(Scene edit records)
-.-.-
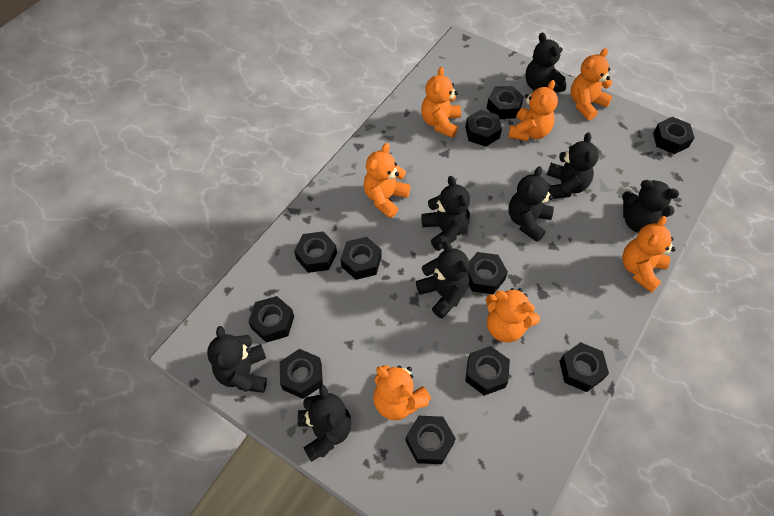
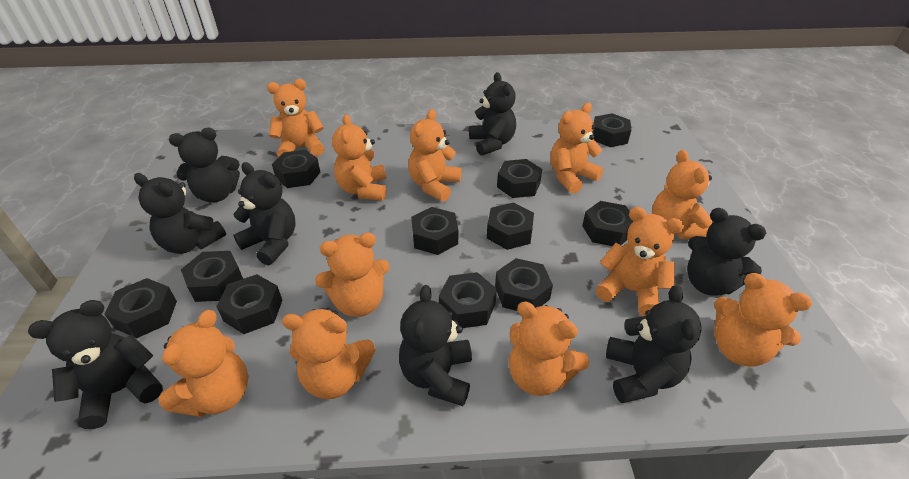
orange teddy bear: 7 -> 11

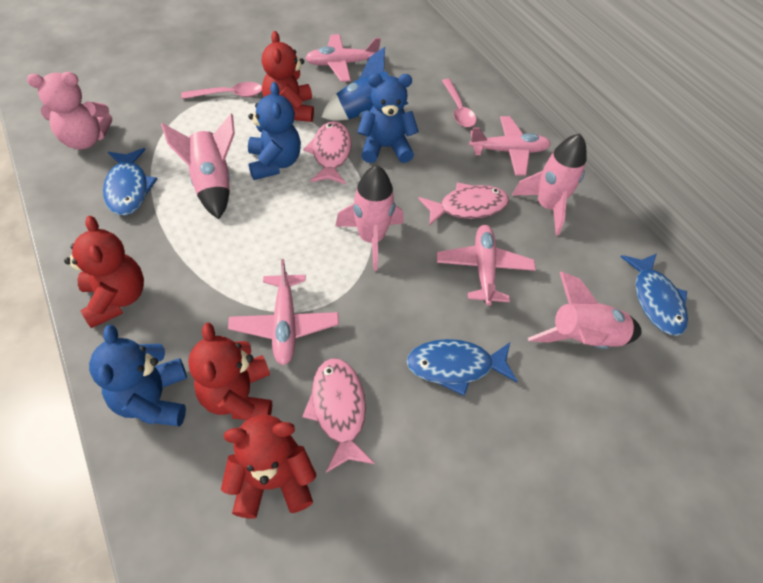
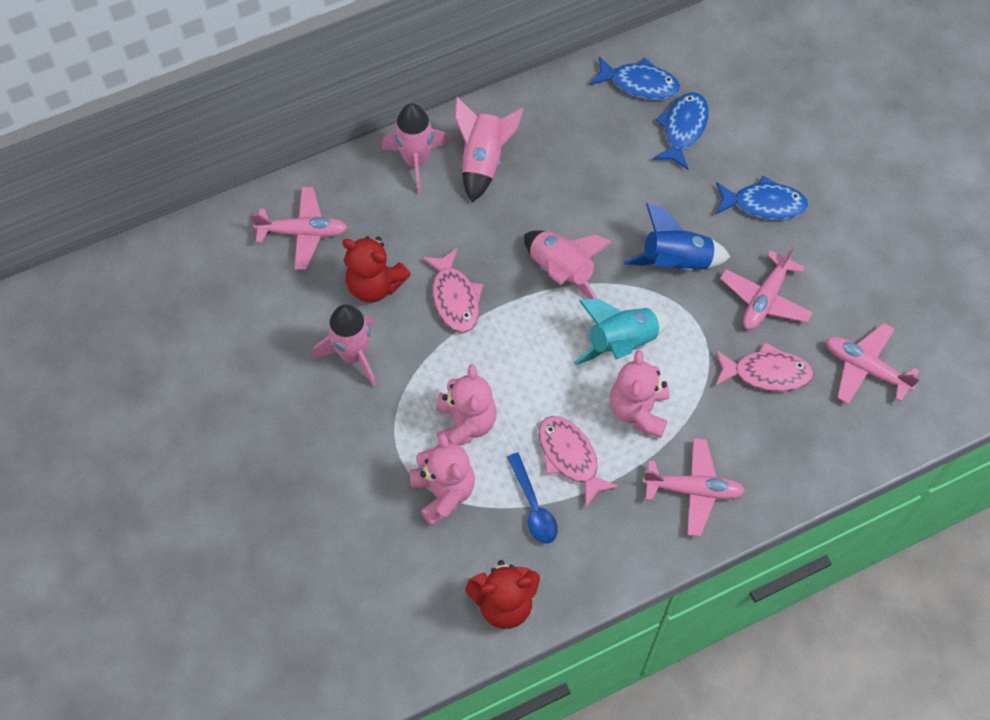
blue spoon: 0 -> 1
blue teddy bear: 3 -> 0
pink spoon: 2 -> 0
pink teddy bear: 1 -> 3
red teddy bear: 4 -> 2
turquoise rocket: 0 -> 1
-.-.-
## [Prompt]
Your response should be each line that includes the word "teddy", copied from the records.

## [Solution to this exercise]
orange teddy bear: 7 -> 11
blue teddy bear: 3 -> 0
pink teddy bear: 1 -> 3
red teddy bear: 4 -> 2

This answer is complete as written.